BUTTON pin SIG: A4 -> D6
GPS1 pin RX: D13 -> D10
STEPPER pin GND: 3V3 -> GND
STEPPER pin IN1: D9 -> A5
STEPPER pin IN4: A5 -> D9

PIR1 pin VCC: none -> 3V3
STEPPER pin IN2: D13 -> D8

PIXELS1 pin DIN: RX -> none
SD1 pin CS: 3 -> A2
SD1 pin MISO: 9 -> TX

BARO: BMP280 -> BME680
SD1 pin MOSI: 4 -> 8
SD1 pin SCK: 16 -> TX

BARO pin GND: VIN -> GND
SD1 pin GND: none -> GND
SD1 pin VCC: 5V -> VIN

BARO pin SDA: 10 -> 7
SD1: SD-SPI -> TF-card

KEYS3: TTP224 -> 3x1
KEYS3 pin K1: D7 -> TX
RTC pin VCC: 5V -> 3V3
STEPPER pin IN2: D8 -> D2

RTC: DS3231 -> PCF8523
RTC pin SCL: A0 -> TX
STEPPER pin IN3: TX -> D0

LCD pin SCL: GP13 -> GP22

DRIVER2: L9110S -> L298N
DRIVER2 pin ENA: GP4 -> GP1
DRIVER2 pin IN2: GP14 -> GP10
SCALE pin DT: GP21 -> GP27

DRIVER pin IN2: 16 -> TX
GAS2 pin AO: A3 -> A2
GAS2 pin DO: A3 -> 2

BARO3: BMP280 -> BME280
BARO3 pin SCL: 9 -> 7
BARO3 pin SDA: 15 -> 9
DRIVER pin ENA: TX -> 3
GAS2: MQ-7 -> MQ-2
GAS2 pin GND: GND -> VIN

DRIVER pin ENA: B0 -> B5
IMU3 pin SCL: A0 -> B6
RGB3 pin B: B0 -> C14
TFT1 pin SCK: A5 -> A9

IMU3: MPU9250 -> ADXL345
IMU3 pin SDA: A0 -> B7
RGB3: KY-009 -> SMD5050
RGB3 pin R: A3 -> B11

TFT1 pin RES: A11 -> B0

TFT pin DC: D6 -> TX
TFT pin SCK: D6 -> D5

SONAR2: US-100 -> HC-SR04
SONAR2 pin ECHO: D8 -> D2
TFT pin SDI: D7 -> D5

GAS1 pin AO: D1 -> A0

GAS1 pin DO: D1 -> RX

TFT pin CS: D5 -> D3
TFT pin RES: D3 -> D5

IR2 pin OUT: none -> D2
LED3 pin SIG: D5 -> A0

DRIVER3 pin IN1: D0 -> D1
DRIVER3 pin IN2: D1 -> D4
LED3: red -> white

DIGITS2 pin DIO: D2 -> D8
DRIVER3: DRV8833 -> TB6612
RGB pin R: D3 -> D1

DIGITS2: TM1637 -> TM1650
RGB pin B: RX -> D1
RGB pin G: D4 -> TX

▶ _TASK ITEM_
Nothing outside this range should appear: the lines from the start of the listing through the line with "STEPPER pin IN3: TX -> D0", each reproduced exactly, both ends included.

▶ _YOUR RESPONSE_
BUTTON pin SIG: A4 -> D6
GPS1 pin RX: D13 -> D10
STEPPER pin GND: 3V3 -> GND
STEPPER pin IN1: D9 -> A5
STEPPER pin IN4: A5 -> D9

PIR1 pin VCC: none -> 3V3
STEPPER pin IN2: D13 -> D8

PIXELS1 pin DIN: RX -> none
SD1 pin CS: 3 -> A2
SD1 pin MISO: 9 -> TX

BARO: BMP280 -> BME680
SD1 pin MOSI: 4 -> 8
SD1 pin SCK: 16 -> TX

BARO pin GND: VIN -> GND
SD1 pin GND: none -> GND
SD1 pin VCC: 5V -> VIN

BARO pin SDA: 10 -> 7
SD1: SD-SPI -> TF-card

KEYS3: TTP224 -> 3x1
KEYS3 pin K1: D7 -> TX
RTC pin VCC: 5V -> 3V3
STEPPER pin IN2: D8 -> D2

RTC: DS3231 -> PCF8523
RTC pin SCL: A0 -> TX
STEPPER pin IN3: TX -> D0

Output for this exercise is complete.